What is required >>
The lines from the one holding "(466, 193) = (431, 179): turquoise" to the end of the records below, exactly as written, are the only thing to return.

Start of Data section

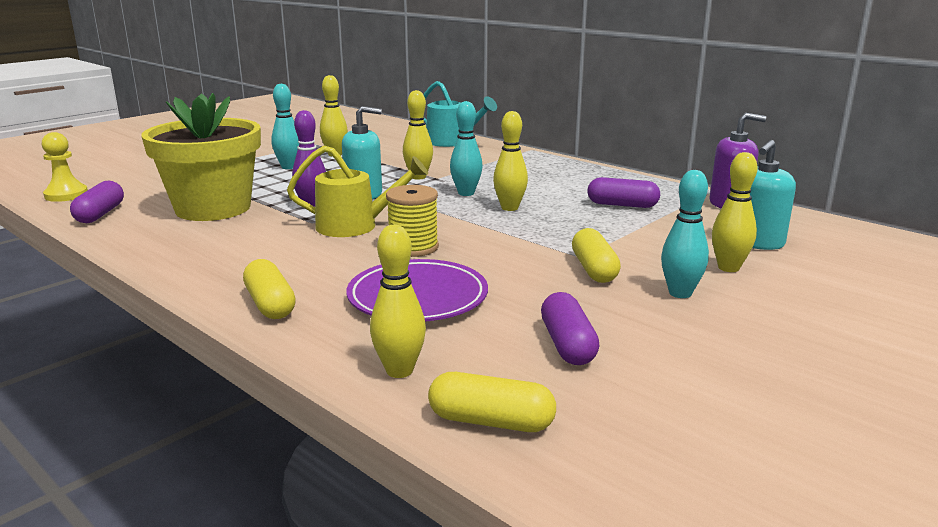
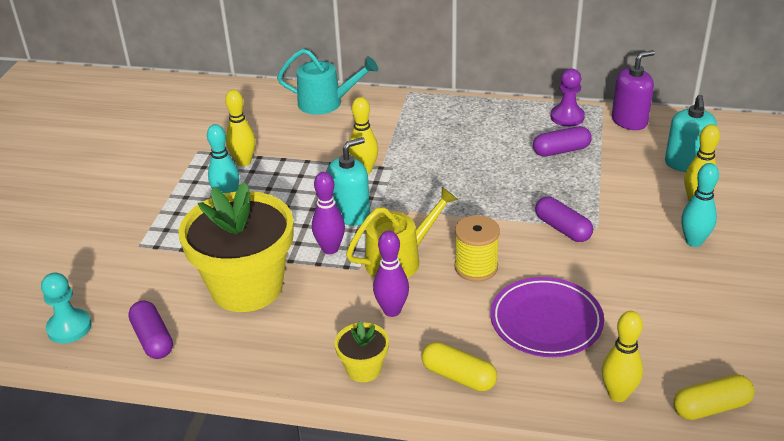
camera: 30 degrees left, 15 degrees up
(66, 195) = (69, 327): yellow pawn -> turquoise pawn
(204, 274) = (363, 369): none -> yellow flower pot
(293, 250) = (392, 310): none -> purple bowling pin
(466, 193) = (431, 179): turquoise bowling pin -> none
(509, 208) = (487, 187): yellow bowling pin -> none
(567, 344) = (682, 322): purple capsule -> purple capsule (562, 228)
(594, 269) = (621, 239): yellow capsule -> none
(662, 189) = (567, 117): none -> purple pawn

End of Data section

Your response >>
(466, 193) = (431, 179): turquoise bowling pin -> none
(509, 208) = (487, 187): yellow bowling pin -> none
(567, 344) = (682, 322): purple capsule -> purple capsule (562, 228)
(594, 269) = (621, 239): yellow capsule -> none
(662, 189) = (567, 117): none -> purple pawn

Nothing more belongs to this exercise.